--- INPUT FOR THIS TASK ---
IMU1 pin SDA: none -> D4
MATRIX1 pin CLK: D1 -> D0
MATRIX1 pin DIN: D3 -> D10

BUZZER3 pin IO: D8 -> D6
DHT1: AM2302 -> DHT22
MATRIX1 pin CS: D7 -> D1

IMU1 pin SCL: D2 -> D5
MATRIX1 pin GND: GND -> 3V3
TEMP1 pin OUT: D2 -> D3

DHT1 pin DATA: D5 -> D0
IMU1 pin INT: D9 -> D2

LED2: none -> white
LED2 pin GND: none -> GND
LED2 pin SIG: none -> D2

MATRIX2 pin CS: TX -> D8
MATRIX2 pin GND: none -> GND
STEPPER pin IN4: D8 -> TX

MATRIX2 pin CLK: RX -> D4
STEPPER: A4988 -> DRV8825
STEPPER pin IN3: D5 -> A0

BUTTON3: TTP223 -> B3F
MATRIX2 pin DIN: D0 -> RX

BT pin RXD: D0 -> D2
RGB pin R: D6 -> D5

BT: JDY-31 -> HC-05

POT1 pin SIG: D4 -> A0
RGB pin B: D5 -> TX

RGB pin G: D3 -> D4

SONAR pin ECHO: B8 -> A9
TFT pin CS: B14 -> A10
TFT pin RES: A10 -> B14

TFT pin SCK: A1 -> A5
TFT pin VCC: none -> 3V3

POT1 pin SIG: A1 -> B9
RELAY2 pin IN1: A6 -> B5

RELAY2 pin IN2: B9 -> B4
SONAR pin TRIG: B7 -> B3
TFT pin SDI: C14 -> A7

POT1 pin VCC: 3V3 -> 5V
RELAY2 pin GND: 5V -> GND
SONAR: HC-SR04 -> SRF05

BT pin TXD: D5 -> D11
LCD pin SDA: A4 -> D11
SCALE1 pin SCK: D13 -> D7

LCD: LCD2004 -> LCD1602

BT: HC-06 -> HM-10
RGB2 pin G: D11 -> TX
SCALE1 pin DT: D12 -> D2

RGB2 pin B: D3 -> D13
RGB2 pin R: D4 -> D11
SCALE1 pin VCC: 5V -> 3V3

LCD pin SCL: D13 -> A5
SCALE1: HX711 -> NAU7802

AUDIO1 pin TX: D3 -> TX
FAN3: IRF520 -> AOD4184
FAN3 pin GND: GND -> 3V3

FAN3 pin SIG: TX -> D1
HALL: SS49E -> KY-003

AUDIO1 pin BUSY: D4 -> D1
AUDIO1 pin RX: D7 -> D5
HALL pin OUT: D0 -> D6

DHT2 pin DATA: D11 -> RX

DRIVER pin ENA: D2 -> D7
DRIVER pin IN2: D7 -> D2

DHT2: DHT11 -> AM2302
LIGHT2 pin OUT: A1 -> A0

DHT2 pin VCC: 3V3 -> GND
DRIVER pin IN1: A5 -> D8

--- PROBLEM STATEMENT ---
Beginning with the line holding "TFT pin SDI: C14 -> A7" and ending with the line holding "FAN3 pin SIG: TX -> D1", write out the stretch of material above exactly; add no further lines.

--- SOLVED PROBLEM ---
TFT pin SDI: C14 -> A7

POT1 pin VCC: 3V3 -> 5V
RELAY2 pin GND: 5V -> GND
SONAR: HC-SR04 -> SRF05

BT pin TXD: D5 -> D11
LCD pin SDA: A4 -> D11
SCALE1 pin SCK: D13 -> D7

LCD: LCD2004 -> LCD1602

BT: HC-06 -> HM-10
RGB2 pin G: D11 -> TX
SCALE1 pin DT: D12 -> D2

RGB2 pin B: D3 -> D13
RGB2 pin R: D4 -> D11
SCALE1 pin VCC: 5V -> 3V3

LCD pin SCL: D13 -> A5
SCALE1: HX711 -> NAU7802

AUDIO1 pin TX: D3 -> TX
FAN3: IRF520 -> AOD4184
FAN3 pin GND: GND -> 3V3

FAN3 pin SIG: TX -> D1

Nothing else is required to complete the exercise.